• _ABOUT THIS TASK_: Here is a block of records. Copy every line in it that includes "purple".

• _DATA SUPPLIED_:
★ ★ ★
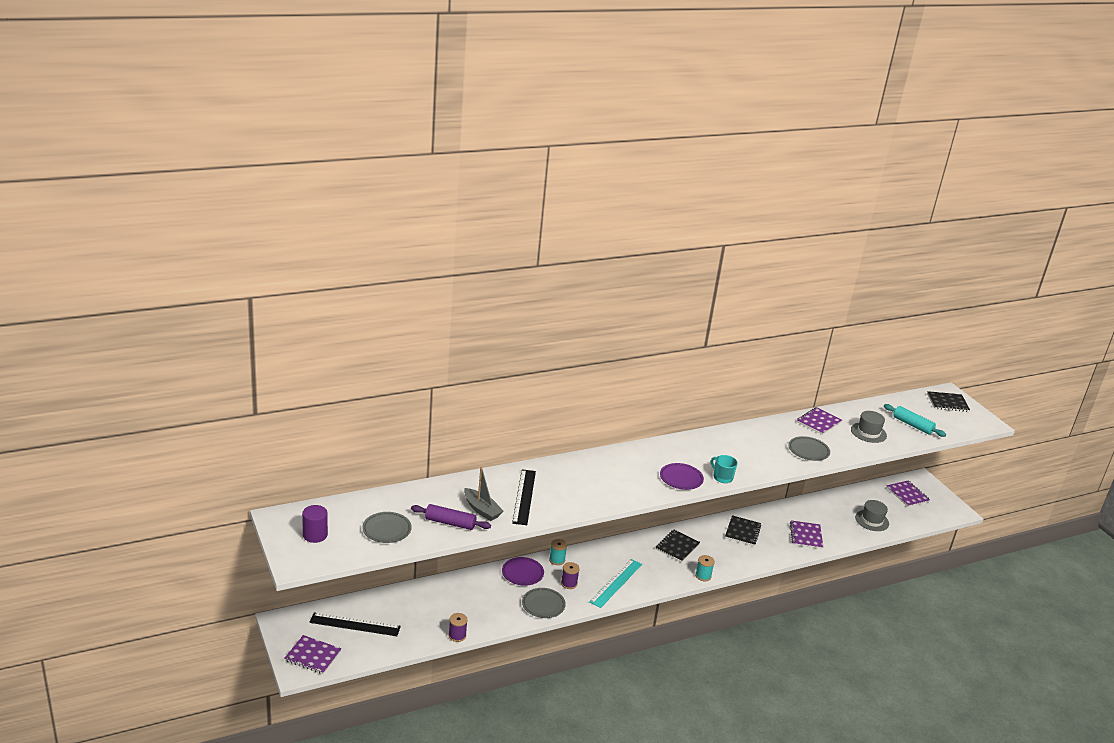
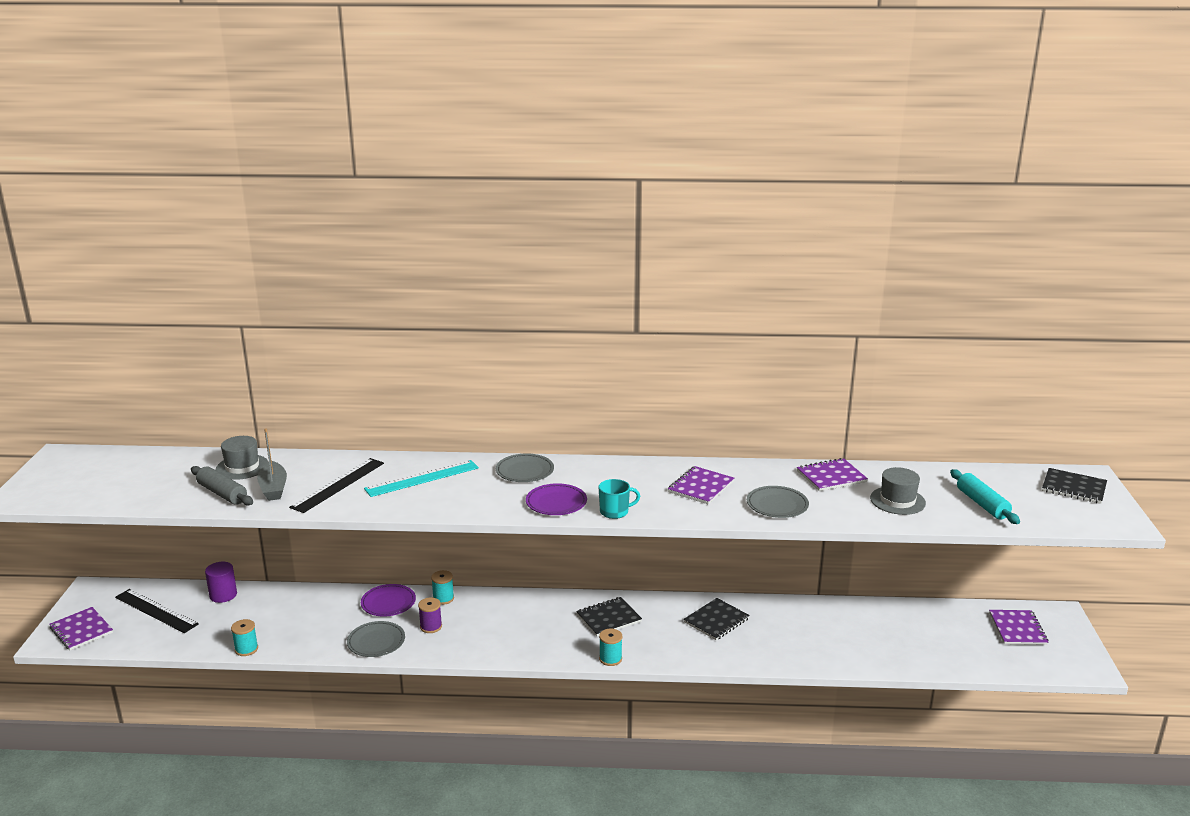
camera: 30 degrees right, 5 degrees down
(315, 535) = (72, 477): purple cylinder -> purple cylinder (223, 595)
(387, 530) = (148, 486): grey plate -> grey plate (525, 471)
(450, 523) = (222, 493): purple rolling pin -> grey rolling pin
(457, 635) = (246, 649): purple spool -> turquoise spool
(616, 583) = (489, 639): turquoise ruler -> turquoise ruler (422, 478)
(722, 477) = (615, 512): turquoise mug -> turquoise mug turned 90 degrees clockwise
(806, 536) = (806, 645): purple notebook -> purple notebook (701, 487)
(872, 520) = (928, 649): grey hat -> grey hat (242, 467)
★ ★ ★
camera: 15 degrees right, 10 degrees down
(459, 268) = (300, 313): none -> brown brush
★ ★ ★
• _SOLUTION TO THIS PROBLEM_:
(315, 535) = (72, 477): purple cylinder -> purple cylinder (223, 595)
(450, 523) = (222, 493): purple rolling pin -> grey rolling pin
(457, 635) = (246, 649): purple spool -> turquoise spool
(806, 536) = (806, 645): purple notebook -> purple notebook (701, 487)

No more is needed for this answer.